Exercise
Extract the lines that carry the string "cyan" from the listing.

Input data
***

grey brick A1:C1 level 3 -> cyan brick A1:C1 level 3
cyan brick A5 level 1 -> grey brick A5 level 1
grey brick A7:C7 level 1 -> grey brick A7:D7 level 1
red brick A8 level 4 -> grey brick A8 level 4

***

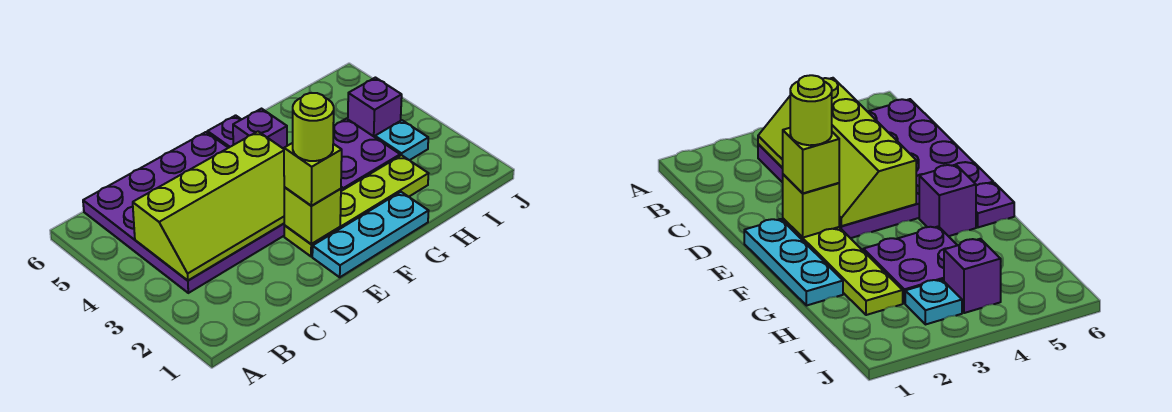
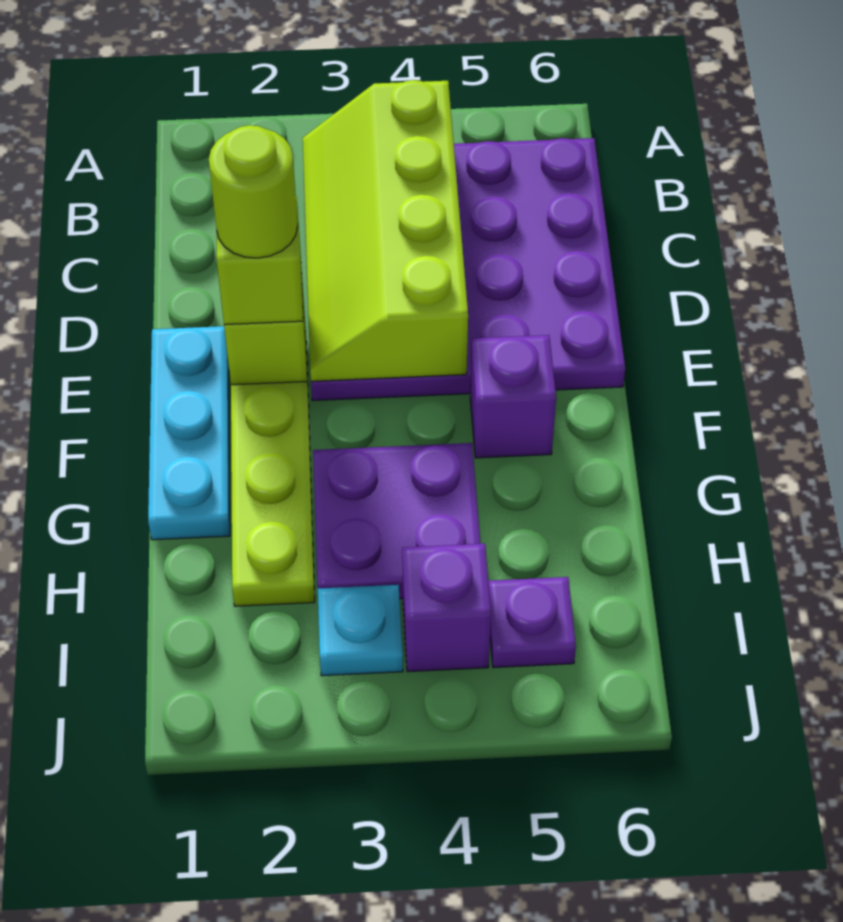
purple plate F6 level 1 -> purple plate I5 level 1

***

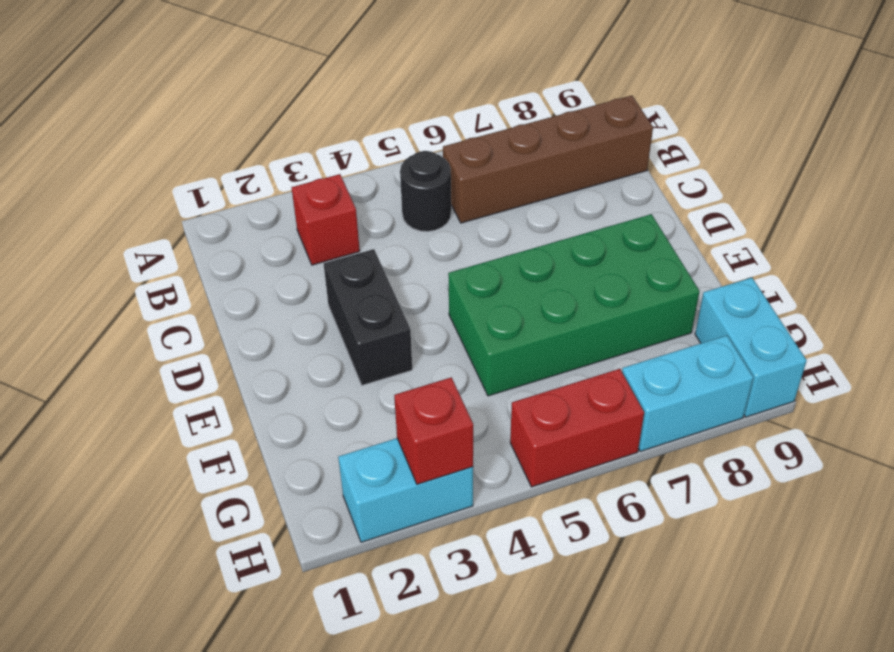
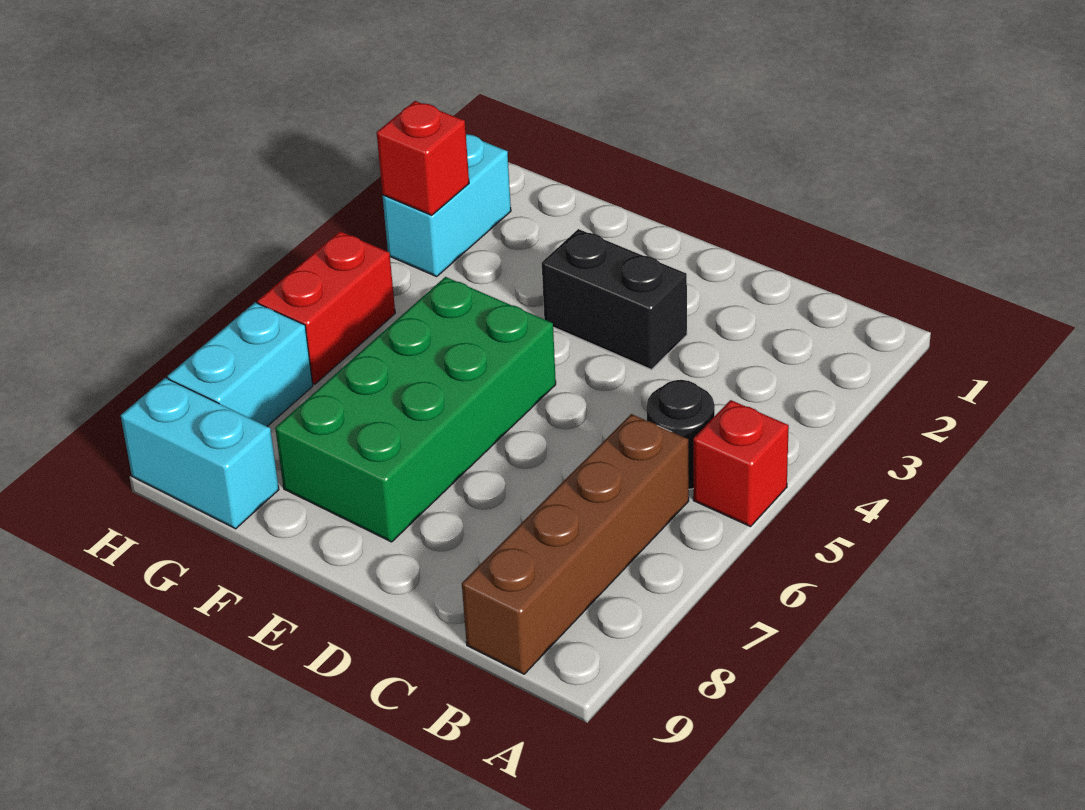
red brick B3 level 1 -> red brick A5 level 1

***

Result for this task
grey brick A1:C1 level 3 -> cyan brick A1:C1 level 3
cyan brick A5 level 1 -> grey brick A5 level 1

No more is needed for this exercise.